§ **Your task**
Of all the lines below, return only those starting with the line holding "RFID pin IRQ: B7 -> B8" and going on through the line holding "BT2: HC-06 -> JDY-31", exactly as written.

§ **Supplied material**
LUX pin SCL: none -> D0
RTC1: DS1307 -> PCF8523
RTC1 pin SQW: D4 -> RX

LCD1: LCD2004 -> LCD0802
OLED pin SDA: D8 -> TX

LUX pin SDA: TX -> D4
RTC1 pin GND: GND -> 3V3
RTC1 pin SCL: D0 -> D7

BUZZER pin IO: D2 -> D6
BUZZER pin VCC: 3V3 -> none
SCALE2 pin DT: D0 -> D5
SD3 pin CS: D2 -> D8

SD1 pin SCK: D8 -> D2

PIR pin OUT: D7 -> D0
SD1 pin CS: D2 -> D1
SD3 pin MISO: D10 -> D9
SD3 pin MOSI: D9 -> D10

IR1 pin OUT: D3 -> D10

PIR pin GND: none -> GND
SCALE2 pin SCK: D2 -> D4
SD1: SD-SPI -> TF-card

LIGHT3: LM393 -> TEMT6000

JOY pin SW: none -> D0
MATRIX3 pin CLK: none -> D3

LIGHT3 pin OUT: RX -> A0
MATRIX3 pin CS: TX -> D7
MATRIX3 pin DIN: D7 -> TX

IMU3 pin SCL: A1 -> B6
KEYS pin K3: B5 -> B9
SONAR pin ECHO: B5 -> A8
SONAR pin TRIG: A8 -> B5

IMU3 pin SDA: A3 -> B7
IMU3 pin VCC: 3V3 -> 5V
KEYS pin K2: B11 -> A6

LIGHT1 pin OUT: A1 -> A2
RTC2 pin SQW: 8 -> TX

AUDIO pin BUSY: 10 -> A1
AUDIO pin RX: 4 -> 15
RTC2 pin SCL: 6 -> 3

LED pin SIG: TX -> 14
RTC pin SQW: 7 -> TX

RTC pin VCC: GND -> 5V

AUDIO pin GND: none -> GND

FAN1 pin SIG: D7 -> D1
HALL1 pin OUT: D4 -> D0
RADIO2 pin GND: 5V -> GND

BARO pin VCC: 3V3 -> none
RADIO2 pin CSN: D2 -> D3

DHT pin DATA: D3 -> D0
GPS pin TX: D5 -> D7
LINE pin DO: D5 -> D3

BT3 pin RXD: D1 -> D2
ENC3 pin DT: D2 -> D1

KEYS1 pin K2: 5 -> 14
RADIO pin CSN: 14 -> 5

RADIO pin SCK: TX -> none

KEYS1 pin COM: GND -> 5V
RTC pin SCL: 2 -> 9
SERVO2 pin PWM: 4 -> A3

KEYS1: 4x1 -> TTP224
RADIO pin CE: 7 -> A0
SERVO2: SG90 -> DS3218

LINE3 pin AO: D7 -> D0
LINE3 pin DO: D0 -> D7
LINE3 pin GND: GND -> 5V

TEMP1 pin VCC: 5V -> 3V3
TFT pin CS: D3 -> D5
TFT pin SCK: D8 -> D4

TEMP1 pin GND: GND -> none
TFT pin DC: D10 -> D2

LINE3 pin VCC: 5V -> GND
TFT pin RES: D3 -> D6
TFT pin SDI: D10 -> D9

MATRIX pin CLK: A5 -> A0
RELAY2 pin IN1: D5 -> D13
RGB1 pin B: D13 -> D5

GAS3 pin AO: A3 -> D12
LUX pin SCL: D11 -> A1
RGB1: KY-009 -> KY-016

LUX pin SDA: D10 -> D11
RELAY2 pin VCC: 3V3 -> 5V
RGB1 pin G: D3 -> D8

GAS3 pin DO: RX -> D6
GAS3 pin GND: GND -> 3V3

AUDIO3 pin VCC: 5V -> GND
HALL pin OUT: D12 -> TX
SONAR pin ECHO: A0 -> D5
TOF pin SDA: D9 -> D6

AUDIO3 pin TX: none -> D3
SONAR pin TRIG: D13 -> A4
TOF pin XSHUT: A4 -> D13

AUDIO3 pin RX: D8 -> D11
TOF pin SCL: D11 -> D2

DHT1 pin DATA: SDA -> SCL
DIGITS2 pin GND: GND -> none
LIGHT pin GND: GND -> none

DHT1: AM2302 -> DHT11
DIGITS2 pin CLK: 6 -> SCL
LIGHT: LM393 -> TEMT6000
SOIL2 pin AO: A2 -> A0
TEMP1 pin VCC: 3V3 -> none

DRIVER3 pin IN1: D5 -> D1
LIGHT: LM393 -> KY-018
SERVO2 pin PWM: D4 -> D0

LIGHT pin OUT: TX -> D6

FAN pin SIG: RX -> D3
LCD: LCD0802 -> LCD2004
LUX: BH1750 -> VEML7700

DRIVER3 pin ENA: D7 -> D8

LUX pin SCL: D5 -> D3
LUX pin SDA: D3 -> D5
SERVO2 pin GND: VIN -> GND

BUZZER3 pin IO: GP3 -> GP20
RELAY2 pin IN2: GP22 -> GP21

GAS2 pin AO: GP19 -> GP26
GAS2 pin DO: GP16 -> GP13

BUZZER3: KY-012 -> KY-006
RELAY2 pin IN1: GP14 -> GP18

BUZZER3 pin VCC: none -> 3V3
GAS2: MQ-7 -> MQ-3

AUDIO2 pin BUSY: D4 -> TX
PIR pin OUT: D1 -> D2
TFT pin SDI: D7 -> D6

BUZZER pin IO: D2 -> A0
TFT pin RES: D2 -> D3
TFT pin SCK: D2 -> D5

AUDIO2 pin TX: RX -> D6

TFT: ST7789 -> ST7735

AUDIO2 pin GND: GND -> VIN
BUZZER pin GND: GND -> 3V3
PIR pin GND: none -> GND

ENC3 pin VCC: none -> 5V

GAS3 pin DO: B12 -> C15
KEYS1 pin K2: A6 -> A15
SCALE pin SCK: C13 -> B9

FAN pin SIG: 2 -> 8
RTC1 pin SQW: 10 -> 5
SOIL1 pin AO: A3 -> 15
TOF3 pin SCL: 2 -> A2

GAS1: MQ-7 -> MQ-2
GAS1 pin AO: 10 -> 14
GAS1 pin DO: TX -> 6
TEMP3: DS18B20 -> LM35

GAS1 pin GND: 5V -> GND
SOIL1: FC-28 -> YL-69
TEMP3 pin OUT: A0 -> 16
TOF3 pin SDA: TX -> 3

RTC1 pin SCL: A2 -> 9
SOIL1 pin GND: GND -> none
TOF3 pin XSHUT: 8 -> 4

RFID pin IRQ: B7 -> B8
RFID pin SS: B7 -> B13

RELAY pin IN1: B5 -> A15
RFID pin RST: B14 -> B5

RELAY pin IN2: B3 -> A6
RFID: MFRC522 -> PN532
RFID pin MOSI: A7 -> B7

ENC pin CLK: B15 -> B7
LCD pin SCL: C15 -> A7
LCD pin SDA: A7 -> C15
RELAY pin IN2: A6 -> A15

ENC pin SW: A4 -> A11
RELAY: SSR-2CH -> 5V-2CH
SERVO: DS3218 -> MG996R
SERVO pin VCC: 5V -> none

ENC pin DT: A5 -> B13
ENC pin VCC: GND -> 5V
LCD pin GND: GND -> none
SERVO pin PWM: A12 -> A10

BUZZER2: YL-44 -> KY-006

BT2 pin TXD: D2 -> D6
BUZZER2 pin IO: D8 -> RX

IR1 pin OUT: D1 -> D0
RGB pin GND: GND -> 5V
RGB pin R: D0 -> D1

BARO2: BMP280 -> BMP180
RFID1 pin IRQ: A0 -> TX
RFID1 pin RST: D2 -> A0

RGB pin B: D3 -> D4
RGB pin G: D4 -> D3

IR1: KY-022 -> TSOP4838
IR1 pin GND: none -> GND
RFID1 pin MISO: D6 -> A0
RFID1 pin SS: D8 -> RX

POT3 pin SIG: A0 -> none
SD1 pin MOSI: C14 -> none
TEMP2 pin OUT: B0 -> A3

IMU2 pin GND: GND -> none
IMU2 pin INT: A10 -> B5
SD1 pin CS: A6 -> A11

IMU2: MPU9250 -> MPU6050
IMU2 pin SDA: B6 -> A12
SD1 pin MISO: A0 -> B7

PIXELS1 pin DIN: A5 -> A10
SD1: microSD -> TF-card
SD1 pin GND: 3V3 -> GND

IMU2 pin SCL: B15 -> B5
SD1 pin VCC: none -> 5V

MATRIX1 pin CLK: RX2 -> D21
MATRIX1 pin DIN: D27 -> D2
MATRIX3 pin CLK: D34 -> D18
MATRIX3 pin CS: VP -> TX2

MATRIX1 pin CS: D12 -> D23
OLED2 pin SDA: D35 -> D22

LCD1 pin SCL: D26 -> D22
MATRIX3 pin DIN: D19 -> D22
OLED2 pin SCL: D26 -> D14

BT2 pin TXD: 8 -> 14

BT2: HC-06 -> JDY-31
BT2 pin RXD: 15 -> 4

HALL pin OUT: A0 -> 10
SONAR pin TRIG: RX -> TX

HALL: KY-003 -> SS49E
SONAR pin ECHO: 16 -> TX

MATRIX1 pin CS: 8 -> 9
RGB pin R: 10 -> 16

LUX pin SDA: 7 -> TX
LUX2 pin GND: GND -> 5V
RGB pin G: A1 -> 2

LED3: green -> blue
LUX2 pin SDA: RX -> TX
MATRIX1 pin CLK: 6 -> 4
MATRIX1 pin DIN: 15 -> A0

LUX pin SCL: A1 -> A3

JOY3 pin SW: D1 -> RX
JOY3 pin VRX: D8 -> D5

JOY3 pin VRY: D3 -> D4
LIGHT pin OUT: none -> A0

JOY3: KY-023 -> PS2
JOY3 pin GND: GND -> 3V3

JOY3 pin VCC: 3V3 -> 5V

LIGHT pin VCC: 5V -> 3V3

§ **Solution to the problem**
RFID pin IRQ: B7 -> B8
RFID pin SS: B7 -> B13

RELAY pin IN1: B5 -> A15
RFID pin RST: B14 -> B5

RELAY pin IN2: B3 -> A6
RFID: MFRC522 -> PN532
RFID pin MOSI: A7 -> B7

ENC pin CLK: B15 -> B7
LCD pin SCL: C15 -> A7
LCD pin SDA: A7 -> C15
RELAY pin IN2: A6 -> A15

ENC pin SW: A4 -> A11
RELAY: SSR-2CH -> 5V-2CH
SERVO: DS3218 -> MG996R
SERVO pin VCC: 5V -> none

ENC pin DT: A5 -> B13
ENC pin VCC: GND -> 5V
LCD pin GND: GND -> none
SERVO pin PWM: A12 -> A10

BUZZER2: YL-44 -> KY-006

BT2 pin TXD: D2 -> D6
BUZZER2 pin IO: D8 -> RX

IR1 pin OUT: D1 -> D0
RGB pin GND: GND -> 5V
RGB pin R: D0 -> D1

BARO2: BMP280 -> BMP180
RFID1 pin IRQ: A0 -> TX
RFID1 pin RST: D2 -> A0

RGB pin B: D3 -> D4
RGB pin G: D4 -> D3

IR1: KY-022 -> TSOP4838
IR1 pin GND: none -> GND
RFID1 pin MISO: D6 -> A0
RFID1 pin SS: D8 -> RX

POT3 pin SIG: A0 -> none
SD1 pin MOSI: C14 -> none
TEMP2 pin OUT: B0 -> A3

IMU2 pin GND: GND -> none
IMU2 pin INT: A10 -> B5
SD1 pin CS: A6 -> A11

IMU2: MPU9250 -> MPU6050
IMU2 pin SDA: B6 -> A12
SD1 pin MISO: A0 -> B7

PIXELS1 pin DIN: A5 -> A10
SD1: microSD -> TF-card
SD1 pin GND: 3V3 -> GND

IMU2 pin SCL: B15 -> B5
SD1 pin VCC: none -> 5V

MATRIX1 pin CLK: RX2 -> D21
MATRIX1 pin DIN: D27 -> D2
MATRIX3 pin CLK: D34 -> D18
MATRIX3 pin CS: VP -> TX2

MATRIX1 pin CS: D12 -> D23
OLED2 pin SDA: D35 -> D22

LCD1 pin SCL: D26 -> D22
MATRIX3 pin DIN: D19 -> D22
OLED2 pin SCL: D26 -> D14

BT2 pin TXD: 8 -> 14

BT2: HC-06 -> JDY-31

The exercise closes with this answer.